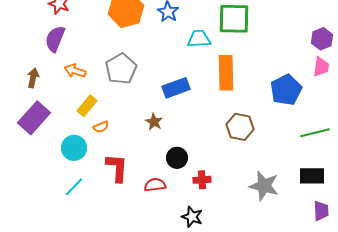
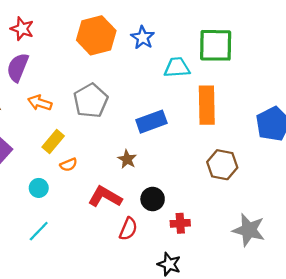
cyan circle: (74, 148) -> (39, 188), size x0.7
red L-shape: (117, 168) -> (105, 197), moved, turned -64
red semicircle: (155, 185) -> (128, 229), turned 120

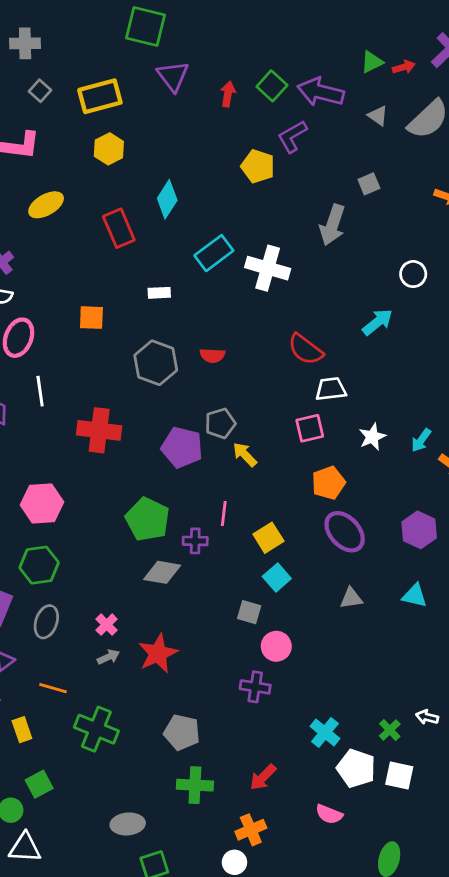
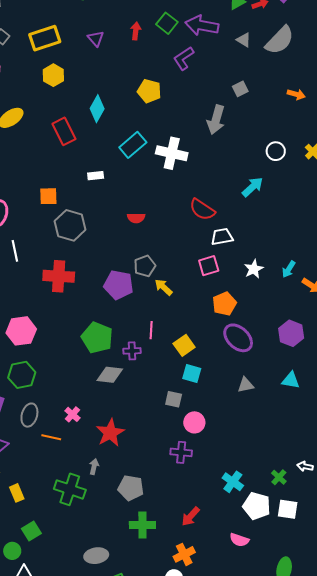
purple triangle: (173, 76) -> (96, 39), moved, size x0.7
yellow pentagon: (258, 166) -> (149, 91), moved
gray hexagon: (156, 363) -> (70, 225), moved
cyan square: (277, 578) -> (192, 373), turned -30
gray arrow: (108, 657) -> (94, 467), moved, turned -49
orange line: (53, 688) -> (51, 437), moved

-=-=-=-=-

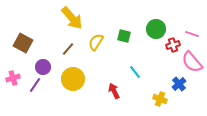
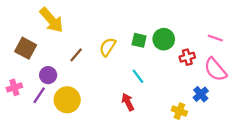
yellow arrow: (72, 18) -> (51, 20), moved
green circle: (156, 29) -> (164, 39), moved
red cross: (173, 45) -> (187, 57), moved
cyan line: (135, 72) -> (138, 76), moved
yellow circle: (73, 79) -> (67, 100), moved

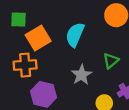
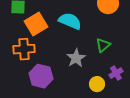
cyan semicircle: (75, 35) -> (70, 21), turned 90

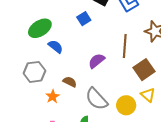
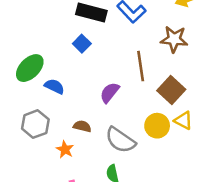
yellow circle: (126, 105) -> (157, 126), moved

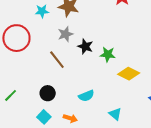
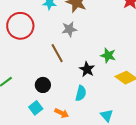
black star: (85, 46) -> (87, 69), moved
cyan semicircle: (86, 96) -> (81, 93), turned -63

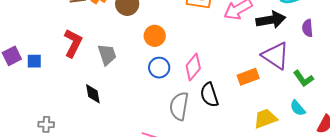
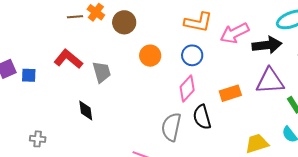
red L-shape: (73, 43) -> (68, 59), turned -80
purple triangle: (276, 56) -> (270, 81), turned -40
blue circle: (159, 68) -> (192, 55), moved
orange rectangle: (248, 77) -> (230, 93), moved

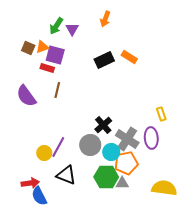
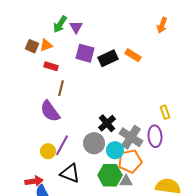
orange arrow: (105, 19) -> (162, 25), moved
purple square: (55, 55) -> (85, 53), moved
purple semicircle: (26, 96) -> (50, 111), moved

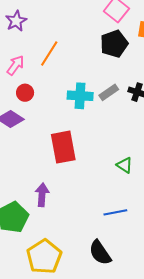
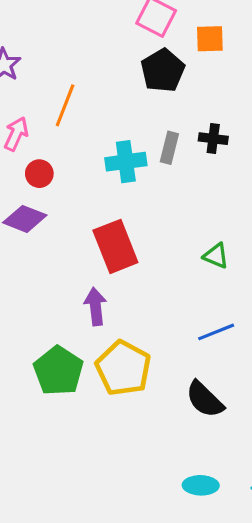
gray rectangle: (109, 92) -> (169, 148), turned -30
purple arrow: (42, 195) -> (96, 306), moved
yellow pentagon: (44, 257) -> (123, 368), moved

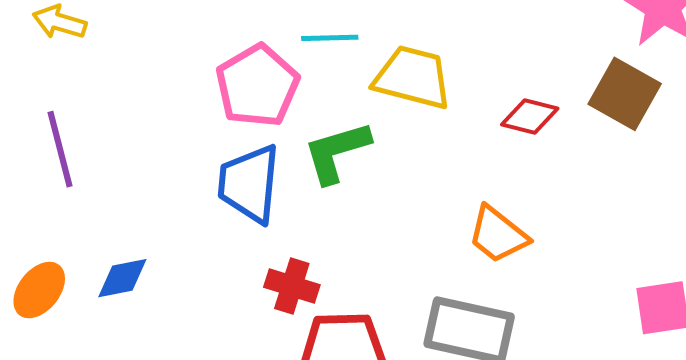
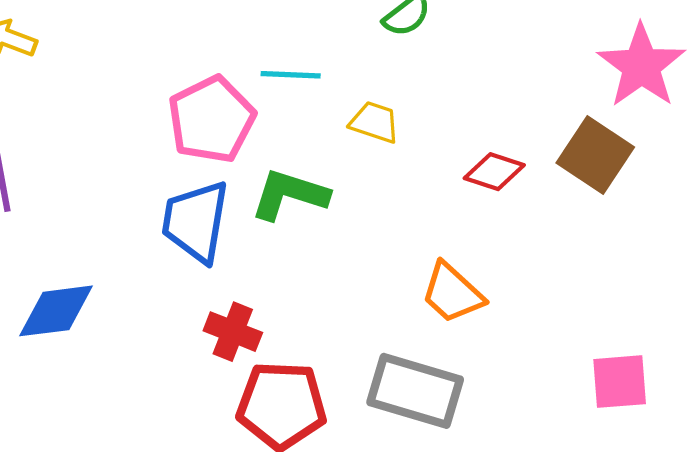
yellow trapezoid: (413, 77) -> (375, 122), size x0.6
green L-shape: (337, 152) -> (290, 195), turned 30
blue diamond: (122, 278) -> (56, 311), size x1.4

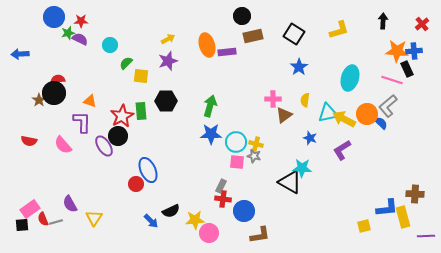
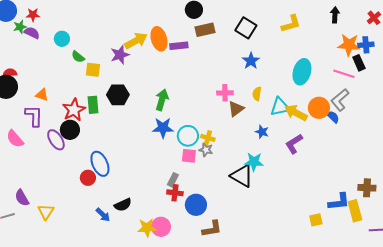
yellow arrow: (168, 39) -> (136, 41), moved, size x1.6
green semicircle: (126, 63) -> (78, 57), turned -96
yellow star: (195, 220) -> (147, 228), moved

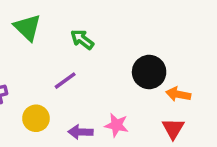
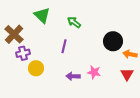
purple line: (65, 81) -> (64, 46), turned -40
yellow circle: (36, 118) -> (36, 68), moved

-=-=-=-=-

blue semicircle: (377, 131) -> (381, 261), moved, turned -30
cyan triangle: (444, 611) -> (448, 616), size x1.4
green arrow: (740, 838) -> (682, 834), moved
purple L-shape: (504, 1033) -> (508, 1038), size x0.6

-=-=-=-=-

| EXERCISE INSTRUCTIONS |
Would you output the lines above from the line holding "cyan circle: (74, 148)" up to and including the line holding "orange line: (53, 688) -> (51, 437), moved", exactly and only those, with no pictures?

| SOLVED PROBLEM |
cyan circle: (74, 148) -> (39, 188), size x0.7
red L-shape: (117, 168) -> (105, 197), moved, turned -64
red semicircle: (155, 185) -> (128, 229), turned 120

purple triangle: (173, 76) -> (96, 39), moved, size x0.7
yellow pentagon: (258, 166) -> (149, 91), moved
gray hexagon: (156, 363) -> (70, 225), moved
cyan square: (277, 578) -> (192, 373), turned -30
gray arrow: (108, 657) -> (94, 467), moved, turned -49
orange line: (53, 688) -> (51, 437), moved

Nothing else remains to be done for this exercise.